Instructions for the task: This exercise calls for retyping every line below exactly, with the images omitted.

Material supplied Start Marker

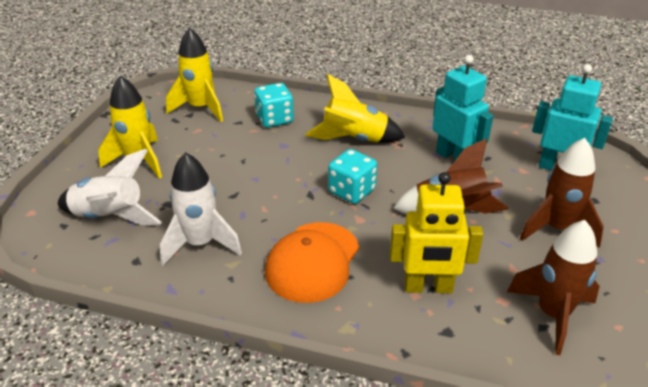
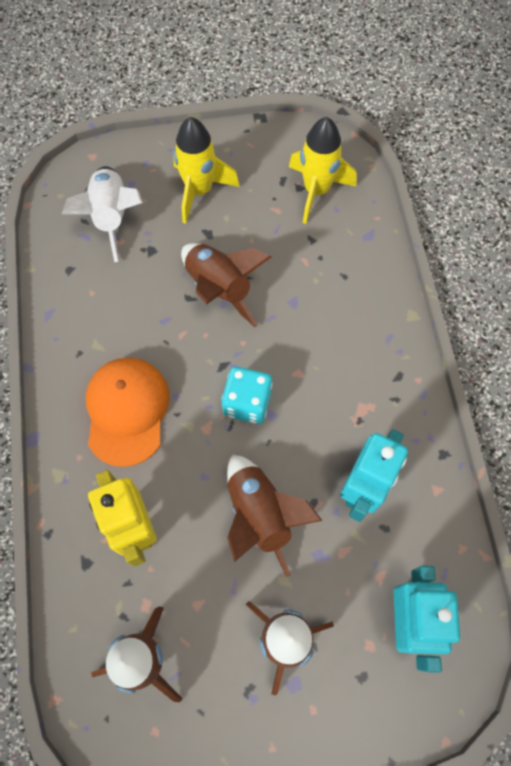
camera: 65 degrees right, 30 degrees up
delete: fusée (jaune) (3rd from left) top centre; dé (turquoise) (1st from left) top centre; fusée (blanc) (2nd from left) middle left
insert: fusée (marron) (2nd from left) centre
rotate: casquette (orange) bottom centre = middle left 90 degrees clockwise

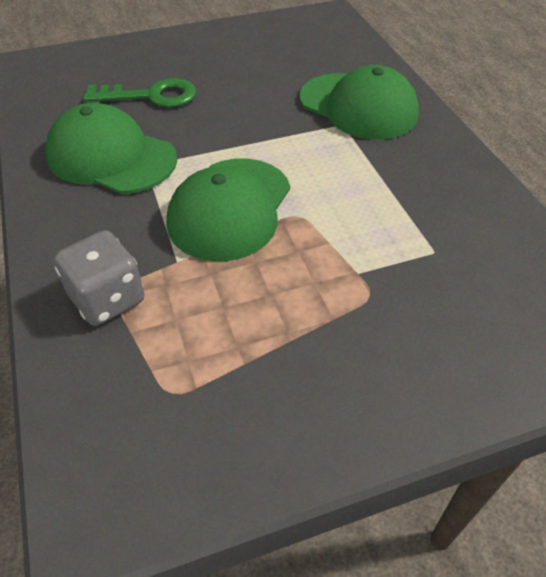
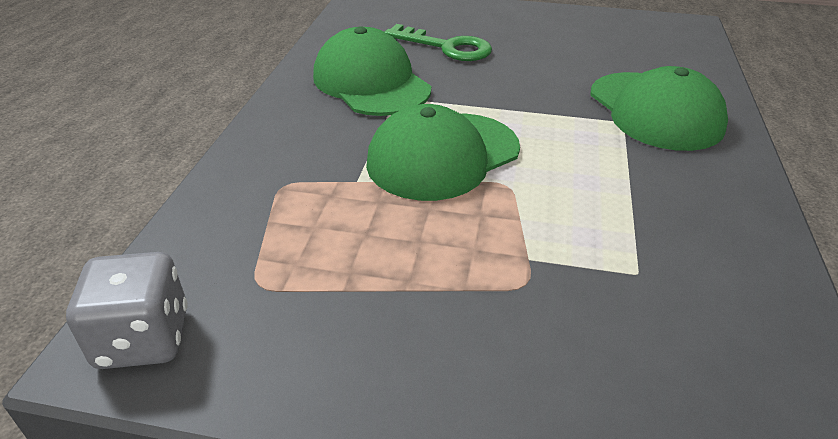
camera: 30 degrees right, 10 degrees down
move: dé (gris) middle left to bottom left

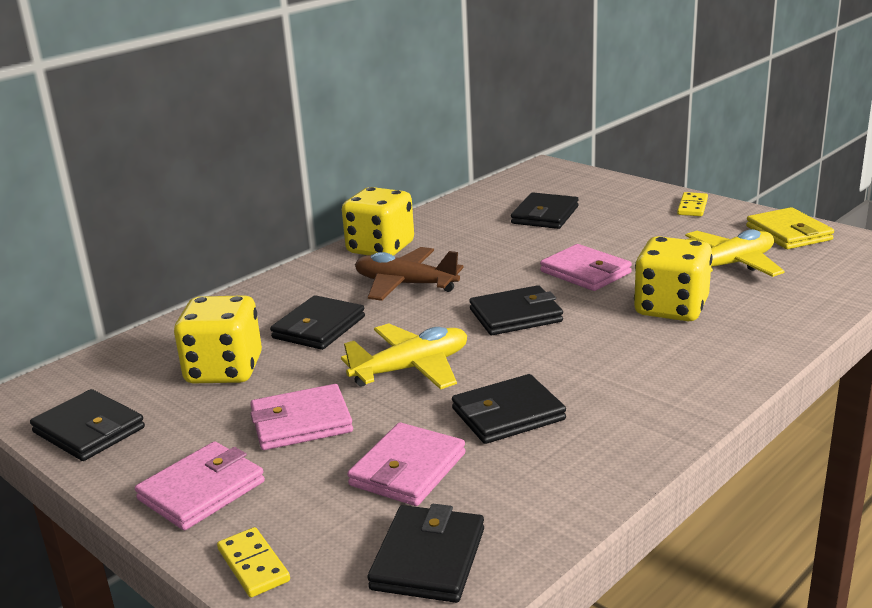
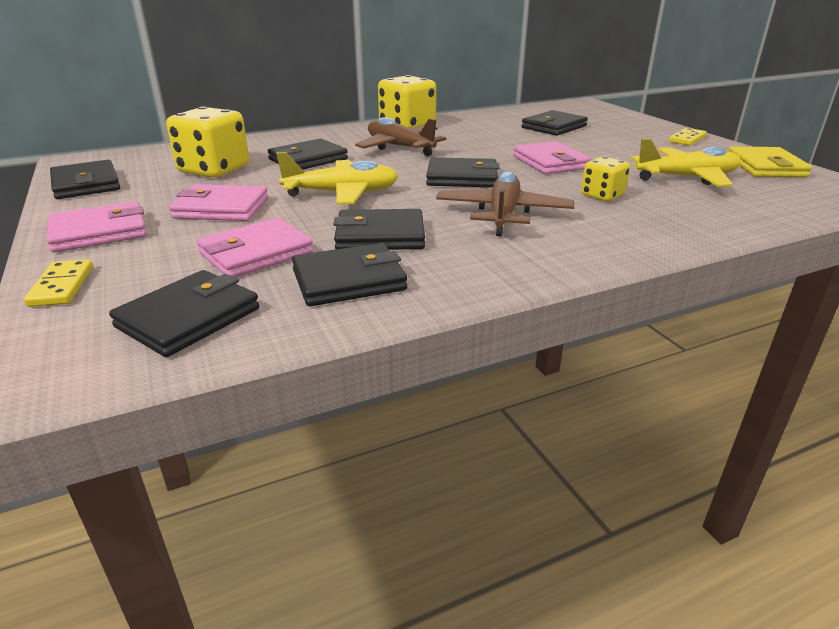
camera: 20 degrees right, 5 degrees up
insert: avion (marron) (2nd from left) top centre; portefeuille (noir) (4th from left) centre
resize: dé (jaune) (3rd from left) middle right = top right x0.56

Material supplied End Marker

Written answer:
camera: 65 degrees right, 30 degrees up
delete: fusée (jaune) (3rd from left) top centre; dé (turquoise) (1st from left) top centre; fusée (blanc) (2nd from left) middle left
insert: fusée (marron) (2nd from left) centre
rotate: casquette (orange) bottom centre = middle left 90 degrees clockwise

camera: 30 degrees right, 10 degrees down
move: dé (gris) middle left to bottom left

camera: 20 degrees right, 5 degrees up
insert: avion (marron) (2nd from left) top centre; portefeuille (noir) (4th from left) centre
resize: dé (jaune) (3rd from left) middle right = top right x0.56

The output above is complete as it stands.